Recast the items as a JSON list of strings, one string per line with blank lines omitted, starting with the first line of the items and ending with the line that contains "33: (433, 314)", both included.

***** Listed records

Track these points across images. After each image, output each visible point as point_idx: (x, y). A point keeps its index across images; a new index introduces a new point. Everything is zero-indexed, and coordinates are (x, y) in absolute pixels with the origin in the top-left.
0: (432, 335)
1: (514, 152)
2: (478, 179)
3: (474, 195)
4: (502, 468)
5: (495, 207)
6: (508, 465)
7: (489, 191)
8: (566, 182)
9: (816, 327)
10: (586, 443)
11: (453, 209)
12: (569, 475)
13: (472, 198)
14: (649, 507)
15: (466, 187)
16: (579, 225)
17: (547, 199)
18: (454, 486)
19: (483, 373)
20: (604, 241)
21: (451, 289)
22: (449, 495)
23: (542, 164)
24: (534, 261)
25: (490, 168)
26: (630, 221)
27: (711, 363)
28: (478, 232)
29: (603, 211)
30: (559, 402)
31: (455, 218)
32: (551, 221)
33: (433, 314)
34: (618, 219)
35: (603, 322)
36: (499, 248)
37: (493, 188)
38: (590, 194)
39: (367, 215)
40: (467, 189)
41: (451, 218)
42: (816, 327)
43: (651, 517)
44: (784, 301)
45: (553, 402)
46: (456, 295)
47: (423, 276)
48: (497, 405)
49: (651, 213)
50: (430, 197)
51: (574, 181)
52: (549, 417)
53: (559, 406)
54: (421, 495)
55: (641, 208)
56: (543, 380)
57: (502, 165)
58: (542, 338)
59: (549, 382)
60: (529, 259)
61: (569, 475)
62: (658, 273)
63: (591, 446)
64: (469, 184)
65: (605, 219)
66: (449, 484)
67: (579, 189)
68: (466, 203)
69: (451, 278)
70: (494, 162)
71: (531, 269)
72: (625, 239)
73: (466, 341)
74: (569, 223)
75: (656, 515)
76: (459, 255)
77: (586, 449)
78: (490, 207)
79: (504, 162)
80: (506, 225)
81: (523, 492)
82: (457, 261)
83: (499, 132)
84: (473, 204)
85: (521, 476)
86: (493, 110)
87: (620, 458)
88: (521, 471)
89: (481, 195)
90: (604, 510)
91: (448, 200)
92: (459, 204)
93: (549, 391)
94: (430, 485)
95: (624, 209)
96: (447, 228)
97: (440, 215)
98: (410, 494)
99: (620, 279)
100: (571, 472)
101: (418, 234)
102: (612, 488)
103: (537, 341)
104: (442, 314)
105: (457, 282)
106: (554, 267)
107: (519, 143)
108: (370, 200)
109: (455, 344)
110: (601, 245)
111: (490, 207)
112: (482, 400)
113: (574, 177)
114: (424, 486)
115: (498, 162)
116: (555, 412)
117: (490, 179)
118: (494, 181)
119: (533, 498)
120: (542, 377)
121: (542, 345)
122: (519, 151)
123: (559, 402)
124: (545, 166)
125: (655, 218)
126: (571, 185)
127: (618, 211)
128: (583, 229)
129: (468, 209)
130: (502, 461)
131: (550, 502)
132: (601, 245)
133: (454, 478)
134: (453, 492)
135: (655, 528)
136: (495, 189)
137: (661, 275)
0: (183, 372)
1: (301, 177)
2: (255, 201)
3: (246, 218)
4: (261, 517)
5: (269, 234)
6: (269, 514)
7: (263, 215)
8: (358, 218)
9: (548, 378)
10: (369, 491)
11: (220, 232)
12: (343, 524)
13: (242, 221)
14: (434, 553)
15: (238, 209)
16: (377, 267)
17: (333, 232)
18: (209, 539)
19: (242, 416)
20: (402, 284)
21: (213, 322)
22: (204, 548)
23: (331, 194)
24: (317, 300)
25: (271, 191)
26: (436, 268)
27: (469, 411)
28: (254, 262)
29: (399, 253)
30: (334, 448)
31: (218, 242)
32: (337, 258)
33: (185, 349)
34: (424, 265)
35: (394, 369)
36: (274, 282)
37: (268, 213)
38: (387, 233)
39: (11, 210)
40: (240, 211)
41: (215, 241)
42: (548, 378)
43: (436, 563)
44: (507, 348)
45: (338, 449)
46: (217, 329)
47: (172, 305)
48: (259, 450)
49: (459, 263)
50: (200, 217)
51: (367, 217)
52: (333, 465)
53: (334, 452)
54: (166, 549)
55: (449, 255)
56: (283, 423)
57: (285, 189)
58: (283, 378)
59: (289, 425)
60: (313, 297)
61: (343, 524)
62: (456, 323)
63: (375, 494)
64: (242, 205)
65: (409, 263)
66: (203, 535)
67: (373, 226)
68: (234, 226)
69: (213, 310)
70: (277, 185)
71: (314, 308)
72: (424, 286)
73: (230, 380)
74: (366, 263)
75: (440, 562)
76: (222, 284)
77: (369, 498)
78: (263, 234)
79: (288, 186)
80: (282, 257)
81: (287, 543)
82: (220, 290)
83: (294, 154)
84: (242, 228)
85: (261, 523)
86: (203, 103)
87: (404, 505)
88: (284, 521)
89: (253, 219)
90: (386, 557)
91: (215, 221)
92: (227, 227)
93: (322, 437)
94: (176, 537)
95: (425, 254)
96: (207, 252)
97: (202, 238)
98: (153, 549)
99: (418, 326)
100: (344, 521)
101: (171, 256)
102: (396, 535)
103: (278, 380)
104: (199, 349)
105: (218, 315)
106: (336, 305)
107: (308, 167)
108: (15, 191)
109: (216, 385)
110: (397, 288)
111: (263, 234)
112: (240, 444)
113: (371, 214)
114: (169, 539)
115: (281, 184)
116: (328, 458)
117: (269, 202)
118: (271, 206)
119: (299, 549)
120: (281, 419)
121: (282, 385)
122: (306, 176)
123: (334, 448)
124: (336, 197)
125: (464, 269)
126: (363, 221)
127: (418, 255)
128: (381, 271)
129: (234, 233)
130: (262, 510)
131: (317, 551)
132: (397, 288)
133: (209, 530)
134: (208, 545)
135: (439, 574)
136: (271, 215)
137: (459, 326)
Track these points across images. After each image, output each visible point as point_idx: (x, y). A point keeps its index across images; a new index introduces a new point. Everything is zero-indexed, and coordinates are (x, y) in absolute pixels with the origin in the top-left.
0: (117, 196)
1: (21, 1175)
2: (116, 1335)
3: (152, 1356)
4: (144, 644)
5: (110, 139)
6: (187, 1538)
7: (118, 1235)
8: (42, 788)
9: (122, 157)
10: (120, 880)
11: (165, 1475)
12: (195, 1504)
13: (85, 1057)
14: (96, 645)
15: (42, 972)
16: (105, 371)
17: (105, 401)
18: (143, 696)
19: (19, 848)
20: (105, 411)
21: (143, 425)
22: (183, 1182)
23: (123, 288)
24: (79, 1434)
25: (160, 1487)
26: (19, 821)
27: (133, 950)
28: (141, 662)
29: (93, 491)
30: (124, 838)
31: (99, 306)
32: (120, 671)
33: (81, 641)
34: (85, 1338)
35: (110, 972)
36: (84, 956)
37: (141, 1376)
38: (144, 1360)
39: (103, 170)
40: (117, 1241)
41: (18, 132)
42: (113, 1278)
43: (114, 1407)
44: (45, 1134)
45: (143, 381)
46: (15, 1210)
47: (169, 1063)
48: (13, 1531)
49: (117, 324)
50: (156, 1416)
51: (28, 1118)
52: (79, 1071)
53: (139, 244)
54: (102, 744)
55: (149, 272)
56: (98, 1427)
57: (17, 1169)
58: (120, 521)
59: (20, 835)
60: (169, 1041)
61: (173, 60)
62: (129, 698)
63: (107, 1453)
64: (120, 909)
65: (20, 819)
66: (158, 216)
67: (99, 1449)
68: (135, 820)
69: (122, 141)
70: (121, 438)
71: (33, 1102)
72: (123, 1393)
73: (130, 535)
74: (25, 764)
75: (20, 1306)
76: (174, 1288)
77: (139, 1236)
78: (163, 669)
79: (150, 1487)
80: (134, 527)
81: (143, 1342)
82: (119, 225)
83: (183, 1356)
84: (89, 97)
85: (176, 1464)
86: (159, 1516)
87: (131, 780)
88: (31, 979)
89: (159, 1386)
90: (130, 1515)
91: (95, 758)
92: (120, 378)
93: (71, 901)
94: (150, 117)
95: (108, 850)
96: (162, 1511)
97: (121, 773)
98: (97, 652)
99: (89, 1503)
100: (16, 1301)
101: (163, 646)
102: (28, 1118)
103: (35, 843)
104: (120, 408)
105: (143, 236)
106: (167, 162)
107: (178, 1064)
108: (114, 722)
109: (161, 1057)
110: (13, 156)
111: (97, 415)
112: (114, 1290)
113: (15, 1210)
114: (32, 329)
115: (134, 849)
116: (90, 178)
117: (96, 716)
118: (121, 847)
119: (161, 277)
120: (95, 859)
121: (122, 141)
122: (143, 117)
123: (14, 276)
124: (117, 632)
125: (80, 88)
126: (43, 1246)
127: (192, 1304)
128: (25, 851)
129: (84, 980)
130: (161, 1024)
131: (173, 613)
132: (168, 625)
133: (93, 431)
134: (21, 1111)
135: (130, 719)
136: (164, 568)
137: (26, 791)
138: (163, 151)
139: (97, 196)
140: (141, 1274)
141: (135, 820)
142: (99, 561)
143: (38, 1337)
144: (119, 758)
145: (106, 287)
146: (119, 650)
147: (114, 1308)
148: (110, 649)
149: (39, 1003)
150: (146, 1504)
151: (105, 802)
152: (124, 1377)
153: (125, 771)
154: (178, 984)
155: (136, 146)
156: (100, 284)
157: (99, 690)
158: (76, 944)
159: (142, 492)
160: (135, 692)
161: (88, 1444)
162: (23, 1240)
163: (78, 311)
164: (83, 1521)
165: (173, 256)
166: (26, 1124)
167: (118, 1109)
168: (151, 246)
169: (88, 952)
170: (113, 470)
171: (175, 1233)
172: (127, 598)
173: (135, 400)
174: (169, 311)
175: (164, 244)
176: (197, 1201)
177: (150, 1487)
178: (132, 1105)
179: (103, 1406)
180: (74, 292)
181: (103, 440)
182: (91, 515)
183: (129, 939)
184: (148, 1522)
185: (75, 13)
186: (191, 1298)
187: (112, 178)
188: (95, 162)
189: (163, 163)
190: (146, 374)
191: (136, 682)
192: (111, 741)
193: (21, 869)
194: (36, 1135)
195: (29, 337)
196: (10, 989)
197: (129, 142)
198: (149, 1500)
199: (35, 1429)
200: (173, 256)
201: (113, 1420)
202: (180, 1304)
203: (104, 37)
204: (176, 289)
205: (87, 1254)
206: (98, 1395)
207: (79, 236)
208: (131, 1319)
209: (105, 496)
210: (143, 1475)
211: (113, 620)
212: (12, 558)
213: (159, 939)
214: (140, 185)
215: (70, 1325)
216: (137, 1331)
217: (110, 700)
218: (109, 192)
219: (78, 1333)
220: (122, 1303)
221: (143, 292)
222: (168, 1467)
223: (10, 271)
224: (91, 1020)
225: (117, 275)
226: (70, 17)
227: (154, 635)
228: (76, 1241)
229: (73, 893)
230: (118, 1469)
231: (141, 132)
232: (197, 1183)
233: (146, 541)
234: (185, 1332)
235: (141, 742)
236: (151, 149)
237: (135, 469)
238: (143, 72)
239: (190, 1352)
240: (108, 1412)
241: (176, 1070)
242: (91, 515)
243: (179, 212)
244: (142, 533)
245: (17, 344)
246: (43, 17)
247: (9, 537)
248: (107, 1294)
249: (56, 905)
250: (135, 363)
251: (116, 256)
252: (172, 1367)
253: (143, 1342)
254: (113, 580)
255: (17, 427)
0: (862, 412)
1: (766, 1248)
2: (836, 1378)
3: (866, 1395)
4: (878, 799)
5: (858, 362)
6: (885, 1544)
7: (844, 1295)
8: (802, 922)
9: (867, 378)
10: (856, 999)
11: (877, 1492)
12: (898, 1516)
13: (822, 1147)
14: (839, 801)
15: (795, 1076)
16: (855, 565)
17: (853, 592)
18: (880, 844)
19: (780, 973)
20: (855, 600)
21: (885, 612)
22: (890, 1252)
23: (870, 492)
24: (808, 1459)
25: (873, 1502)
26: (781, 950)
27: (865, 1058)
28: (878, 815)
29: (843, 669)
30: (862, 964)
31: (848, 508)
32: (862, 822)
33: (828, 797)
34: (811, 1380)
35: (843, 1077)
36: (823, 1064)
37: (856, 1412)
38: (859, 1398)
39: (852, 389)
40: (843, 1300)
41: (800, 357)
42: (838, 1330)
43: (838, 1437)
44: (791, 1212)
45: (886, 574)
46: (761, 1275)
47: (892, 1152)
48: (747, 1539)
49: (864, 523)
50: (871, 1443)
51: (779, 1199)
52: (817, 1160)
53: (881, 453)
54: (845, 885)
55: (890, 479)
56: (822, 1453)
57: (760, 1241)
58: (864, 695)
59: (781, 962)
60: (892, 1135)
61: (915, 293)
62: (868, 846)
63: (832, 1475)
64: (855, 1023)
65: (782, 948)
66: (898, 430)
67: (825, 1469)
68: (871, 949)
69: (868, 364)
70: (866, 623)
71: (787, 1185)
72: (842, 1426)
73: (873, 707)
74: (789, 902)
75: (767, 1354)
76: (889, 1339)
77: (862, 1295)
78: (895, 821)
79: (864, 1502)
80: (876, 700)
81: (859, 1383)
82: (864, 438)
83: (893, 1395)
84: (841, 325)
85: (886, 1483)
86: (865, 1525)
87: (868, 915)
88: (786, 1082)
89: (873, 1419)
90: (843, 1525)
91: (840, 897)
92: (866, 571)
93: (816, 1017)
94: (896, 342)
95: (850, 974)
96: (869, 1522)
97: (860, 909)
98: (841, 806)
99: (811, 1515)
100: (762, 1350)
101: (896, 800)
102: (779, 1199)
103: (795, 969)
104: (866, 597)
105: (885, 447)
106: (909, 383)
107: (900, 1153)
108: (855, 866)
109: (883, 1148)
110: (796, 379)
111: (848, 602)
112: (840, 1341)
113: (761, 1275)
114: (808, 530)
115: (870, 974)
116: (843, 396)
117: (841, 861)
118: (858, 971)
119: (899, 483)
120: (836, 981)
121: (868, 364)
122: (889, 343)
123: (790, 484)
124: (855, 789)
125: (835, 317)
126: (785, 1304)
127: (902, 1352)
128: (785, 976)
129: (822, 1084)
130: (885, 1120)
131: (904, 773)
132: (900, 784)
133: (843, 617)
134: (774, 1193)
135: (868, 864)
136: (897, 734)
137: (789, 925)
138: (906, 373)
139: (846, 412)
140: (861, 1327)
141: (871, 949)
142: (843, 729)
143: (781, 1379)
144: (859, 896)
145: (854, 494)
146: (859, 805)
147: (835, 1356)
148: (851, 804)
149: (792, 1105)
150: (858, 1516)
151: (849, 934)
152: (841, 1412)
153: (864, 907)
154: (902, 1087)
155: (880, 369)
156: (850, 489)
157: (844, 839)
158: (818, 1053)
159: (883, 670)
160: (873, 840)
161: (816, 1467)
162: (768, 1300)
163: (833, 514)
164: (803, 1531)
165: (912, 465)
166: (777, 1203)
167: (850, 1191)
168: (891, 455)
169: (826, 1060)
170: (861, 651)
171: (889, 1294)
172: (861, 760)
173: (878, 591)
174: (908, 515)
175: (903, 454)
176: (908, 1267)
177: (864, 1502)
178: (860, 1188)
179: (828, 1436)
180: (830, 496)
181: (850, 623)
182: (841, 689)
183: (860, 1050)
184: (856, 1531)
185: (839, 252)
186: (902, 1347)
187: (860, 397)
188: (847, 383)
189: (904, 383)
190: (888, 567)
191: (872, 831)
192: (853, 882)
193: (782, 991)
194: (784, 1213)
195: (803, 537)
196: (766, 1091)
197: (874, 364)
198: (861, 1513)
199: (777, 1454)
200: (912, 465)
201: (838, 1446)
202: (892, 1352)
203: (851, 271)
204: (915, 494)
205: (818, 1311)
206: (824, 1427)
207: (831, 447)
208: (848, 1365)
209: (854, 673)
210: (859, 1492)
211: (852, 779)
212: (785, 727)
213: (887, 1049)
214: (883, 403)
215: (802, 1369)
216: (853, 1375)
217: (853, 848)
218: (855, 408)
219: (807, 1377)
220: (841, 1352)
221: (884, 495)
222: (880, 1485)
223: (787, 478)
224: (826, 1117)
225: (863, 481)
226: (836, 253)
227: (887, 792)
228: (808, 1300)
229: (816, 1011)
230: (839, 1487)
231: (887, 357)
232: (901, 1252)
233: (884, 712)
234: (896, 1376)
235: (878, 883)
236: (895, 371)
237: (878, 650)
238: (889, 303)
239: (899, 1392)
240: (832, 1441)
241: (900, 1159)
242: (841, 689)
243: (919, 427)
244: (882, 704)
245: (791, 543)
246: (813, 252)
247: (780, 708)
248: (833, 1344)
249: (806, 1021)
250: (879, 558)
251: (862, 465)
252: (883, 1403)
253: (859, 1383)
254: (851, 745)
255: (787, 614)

**********

Result of this exercise
[
  "Track these points across images. After each image, output each visible point as point_idx: (x, y). A point keeps its index across images; a new index introduces a new point. Everything is zero-indexed, and coordinates are (x, y) in absolute pixels with the origin in the top-left.",
  "0: (432, 335)",
  "1: (514, 152)",
  "2: (478, 179)",
  "3: (474, 195)",
  "4: (502, 468)",
  "5: (495, 207)",
  "6: (508, 465)",
  "7: (489, 191)",
  "8: (566, 182)",
  "9: (816, 327)",
  "10: (586, 443)",
  "11: (453, 209)",
  "12: (569, 475)",
  "13: (472, 198)",
  "14: (649, 507)",
  "15: (466, 187)",
  "16: (579, 225)",
  "17: (547, 199)",
  "18: (454, 486)",
  "19: (483, 373)",
  "20: (604, 241)",
  "21: (451, 289)",
  "22: (449, 495)",
  "23: (542, 164)",
  "24: (534, 261)",
  "25: (490, 168)",
  "26: (630, 221)",
  "27: (711, 363)",
  "28: (478, 232)",
  "29: (603, 211)",
  "30: (559, 402)",
  "31: (455, 218)",
  "32: (551, 221)",
  "33: (433, 314)"
]